*Activity:* Copy only what lies from the line containing "white line: (141, 404) -> (196, 510), moved" through the line containing "purple pentagon: (116, 38)" in the entries below, keeping both end lines exact and dropping every picture.
>>
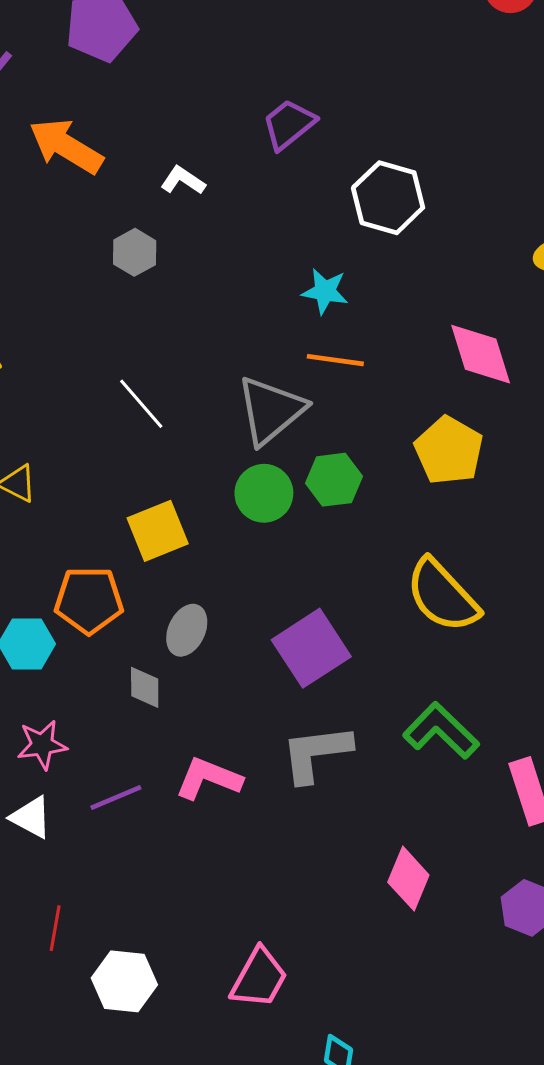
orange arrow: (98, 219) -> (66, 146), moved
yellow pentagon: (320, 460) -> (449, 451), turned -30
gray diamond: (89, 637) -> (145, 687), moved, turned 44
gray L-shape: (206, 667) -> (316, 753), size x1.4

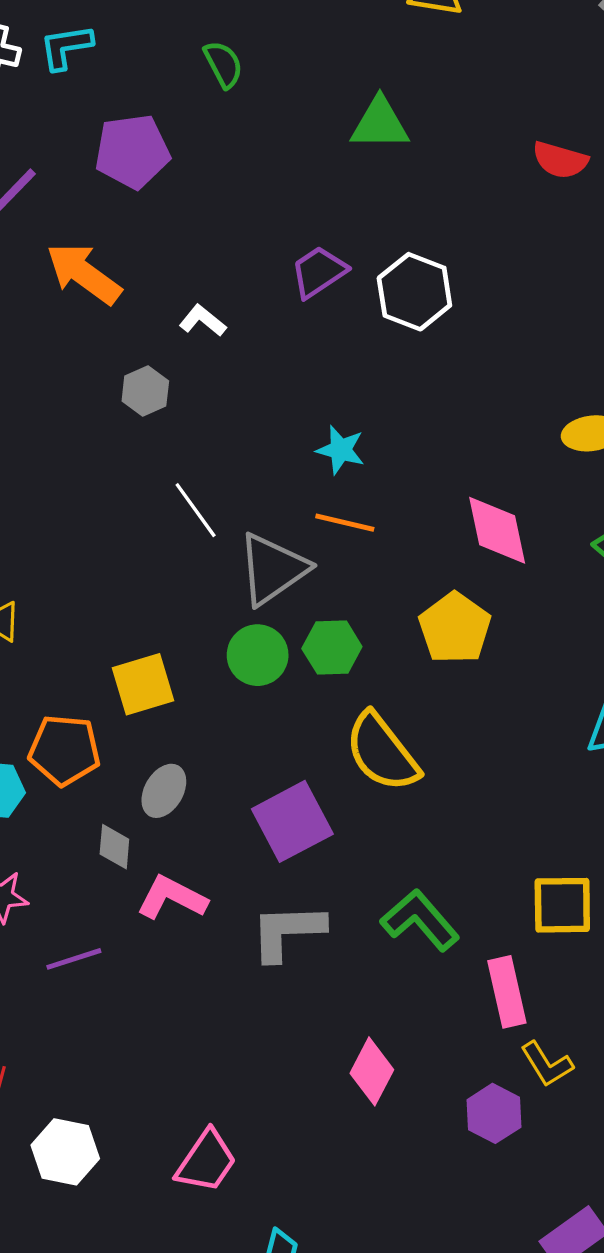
white hexagon: (388, 198) -> (414, 292), moved
white line: (141, 404) -> (196, 510), moved
yellow semicircle: (442, 596) -> (382, 752), moved
pink L-shape: (209, 778) -> (172, 898), moved

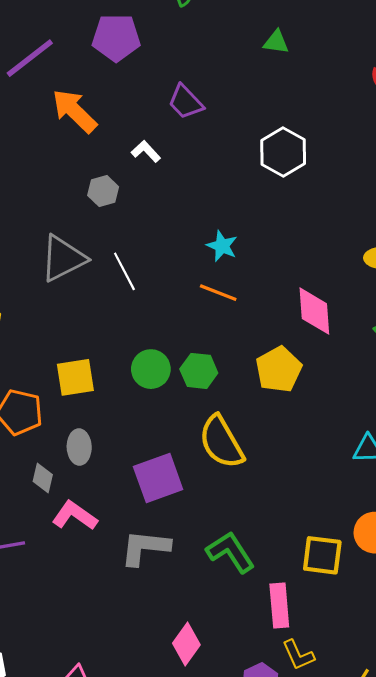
green triangle: (380, 124) -> (276, 42), size x0.7
purple trapezoid: (319, 272) -> (186, 102), moved, turned -108
gray triangle: (273, 569) -> (63, 258), moved
gray ellipse: (164, 791) -> (79, 447), turned -40

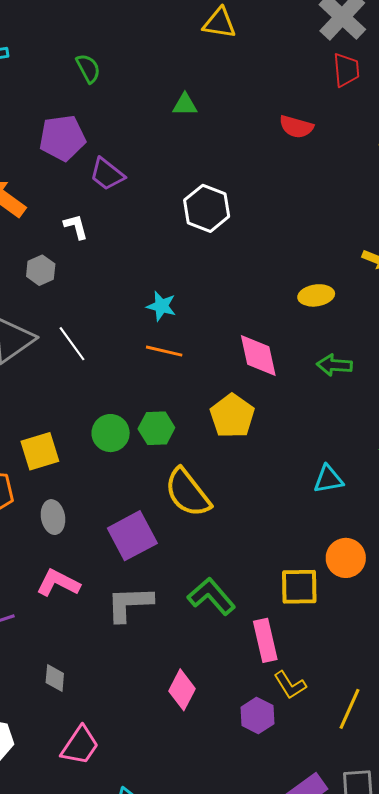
purple pentagon: (116, 38) -> (62, 138), moved
white L-shape: (146, 151) -> (76, 227), turned 36
gray diamond: (43, 478) -> (55, 678), moved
<<
*Response area:*
white line: (141, 404) -> (196, 510), moved
yellow semicircle: (442, 596) -> (382, 752), moved
pink L-shape: (209, 778) -> (172, 898), moved

green triangle: (380, 124) -> (276, 42), size x0.7
purple trapezoid: (319, 272) -> (186, 102), moved, turned -108
gray triangle: (273, 569) -> (63, 258), moved
gray ellipse: (164, 791) -> (79, 447), turned -40

purple pentagon: (116, 38) -> (62, 138), moved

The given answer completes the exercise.